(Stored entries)
------------------------------------------------------------------------
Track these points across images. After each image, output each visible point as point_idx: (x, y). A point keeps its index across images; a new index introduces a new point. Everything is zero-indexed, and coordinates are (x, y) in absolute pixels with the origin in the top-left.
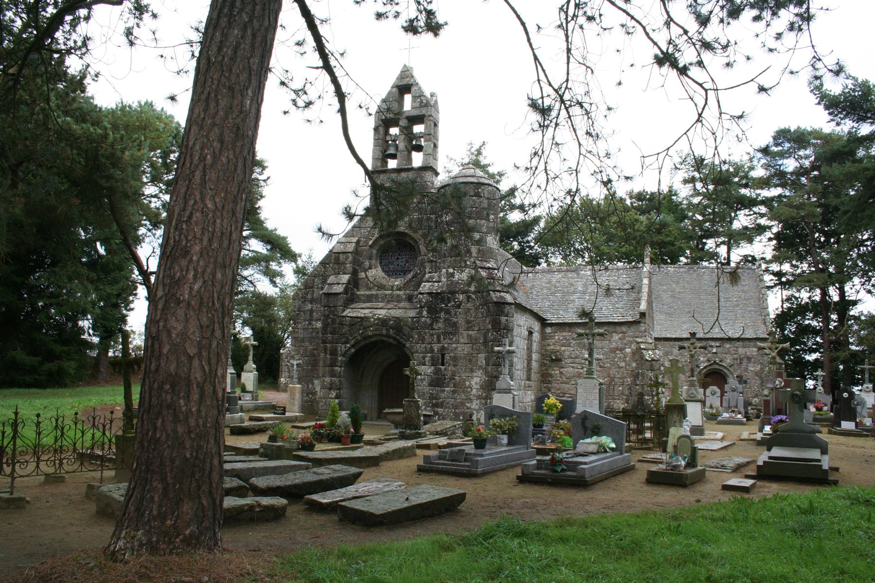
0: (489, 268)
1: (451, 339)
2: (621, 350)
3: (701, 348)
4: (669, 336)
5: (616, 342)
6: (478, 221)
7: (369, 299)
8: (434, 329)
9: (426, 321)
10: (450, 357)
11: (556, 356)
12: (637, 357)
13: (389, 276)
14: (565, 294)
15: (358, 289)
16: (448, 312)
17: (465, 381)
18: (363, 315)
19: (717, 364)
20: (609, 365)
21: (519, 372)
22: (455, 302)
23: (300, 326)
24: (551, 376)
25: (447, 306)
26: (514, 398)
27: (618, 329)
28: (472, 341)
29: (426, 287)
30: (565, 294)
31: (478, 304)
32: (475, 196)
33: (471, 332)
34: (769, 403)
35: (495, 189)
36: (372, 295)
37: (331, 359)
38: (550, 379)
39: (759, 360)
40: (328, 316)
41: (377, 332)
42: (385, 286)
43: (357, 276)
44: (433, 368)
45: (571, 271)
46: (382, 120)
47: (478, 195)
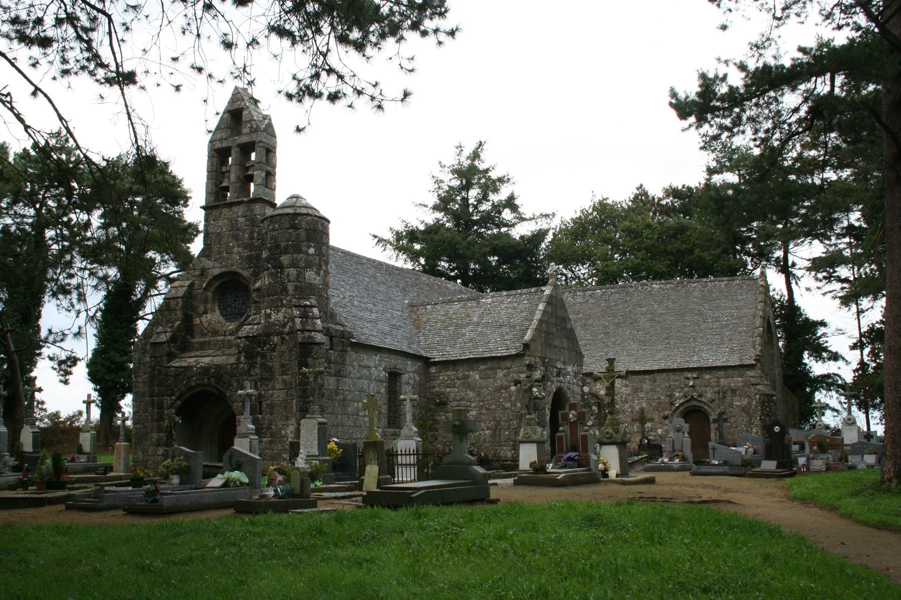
------------------------------------------------------------------------
• **WHAT IS NEEDED**:
Rewrite the lines from the beginning through the line that has "39: (759, 360)", putting "(566, 295)" in place of "(565, 294)" and changing nothing else. Leave the pictures out.

• **TASK RESPONSE**:
Track these points across images. After each image, output each visible point as point_idx: (x, y). A point keeps its index across images; a new index introduces a new point. Everything is zero-indexed, and coordinates are (x, y) in absolute pixels with the origin in the top-left.
0: (489, 268)
1: (451, 339)
2: (621, 350)
3: (701, 348)
4: (669, 336)
5: (616, 342)
6: (478, 221)
7: (369, 299)
8: (434, 329)
9: (426, 321)
10: (450, 357)
11: (556, 356)
12: (637, 357)
13: (389, 276)
14: (566, 295)
15: (358, 289)
16: (448, 312)
17: (465, 381)
18: (363, 315)
19: (717, 364)
20: (609, 365)
21: (519, 372)
22: (455, 302)
23: (300, 326)
24: (551, 376)
25: (447, 306)
26: (514, 398)
27: (618, 329)
28: (472, 341)
29: (426, 287)
30: (566, 295)
31: (478, 304)
32: (475, 196)
33: (471, 332)
34: (769, 403)
35: (495, 189)
36: (372, 295)
37: (331, 359)
38: (550, 379)
39: (759, 360)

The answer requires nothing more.